**TASK GOAL**
Find each line containing the string "carcinoma". Copy it.

**DATA ENTRIES**

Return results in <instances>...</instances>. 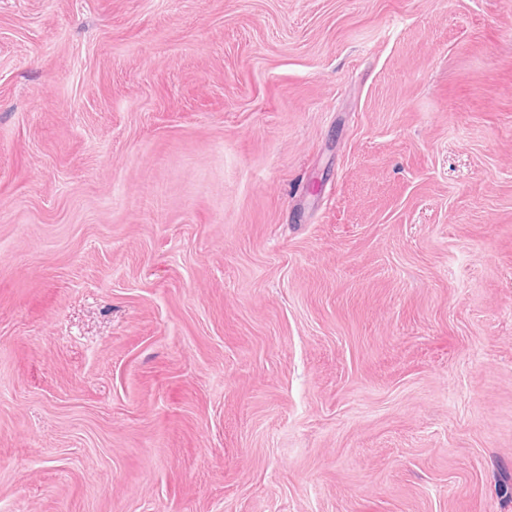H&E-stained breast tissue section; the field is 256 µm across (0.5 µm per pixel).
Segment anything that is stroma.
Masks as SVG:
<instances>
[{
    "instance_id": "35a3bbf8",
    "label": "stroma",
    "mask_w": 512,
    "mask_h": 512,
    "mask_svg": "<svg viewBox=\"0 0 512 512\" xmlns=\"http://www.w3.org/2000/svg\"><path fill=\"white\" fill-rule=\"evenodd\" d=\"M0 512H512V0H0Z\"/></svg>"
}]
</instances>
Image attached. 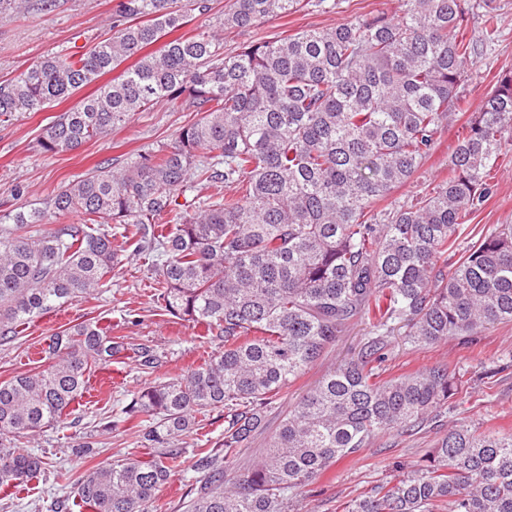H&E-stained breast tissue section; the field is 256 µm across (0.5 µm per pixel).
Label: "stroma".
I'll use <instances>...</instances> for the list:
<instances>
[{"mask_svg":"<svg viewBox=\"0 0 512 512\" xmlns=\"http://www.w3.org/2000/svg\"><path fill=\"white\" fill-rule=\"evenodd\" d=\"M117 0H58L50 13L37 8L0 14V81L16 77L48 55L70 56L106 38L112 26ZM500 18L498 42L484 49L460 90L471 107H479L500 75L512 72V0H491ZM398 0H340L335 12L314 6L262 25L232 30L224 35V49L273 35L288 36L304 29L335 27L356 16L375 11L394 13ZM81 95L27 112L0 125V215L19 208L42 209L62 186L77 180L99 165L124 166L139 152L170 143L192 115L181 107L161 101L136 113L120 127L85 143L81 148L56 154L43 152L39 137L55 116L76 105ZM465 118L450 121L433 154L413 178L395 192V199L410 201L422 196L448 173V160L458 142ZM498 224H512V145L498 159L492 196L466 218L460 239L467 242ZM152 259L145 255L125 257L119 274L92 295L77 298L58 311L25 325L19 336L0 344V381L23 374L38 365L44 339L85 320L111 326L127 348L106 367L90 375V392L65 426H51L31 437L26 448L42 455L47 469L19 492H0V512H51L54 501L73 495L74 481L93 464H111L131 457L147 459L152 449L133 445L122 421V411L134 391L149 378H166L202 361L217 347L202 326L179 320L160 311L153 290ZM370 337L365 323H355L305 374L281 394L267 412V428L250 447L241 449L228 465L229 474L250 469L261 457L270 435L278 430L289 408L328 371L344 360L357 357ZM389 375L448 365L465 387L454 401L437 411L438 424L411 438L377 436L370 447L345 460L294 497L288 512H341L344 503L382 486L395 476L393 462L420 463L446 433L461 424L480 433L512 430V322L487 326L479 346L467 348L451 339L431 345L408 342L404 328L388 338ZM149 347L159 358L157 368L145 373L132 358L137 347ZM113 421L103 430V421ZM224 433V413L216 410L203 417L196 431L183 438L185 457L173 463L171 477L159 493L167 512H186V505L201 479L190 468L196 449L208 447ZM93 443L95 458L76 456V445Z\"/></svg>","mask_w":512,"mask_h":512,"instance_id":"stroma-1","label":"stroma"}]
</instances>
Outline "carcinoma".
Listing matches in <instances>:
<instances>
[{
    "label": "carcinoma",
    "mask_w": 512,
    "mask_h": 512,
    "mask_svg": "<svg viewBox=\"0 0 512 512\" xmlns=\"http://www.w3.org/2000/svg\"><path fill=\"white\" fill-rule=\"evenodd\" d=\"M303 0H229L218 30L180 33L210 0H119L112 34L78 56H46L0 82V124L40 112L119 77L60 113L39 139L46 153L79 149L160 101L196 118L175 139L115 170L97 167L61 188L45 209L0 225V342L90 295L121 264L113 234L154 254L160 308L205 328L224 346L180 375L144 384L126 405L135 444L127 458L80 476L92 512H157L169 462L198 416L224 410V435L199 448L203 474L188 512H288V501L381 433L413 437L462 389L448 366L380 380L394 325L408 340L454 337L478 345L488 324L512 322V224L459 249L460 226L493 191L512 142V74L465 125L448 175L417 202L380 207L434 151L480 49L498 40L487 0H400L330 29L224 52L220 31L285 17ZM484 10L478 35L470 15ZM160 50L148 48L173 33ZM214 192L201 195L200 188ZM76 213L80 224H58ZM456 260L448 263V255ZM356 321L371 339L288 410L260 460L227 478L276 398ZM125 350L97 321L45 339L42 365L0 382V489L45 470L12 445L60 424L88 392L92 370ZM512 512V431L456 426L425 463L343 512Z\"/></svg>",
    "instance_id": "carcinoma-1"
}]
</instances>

**SOLUTION FOR THIS PROBLEM**
Outline "carcinoma".
    "label": "carcinoma",
    "instance_id": "carcinoma-1"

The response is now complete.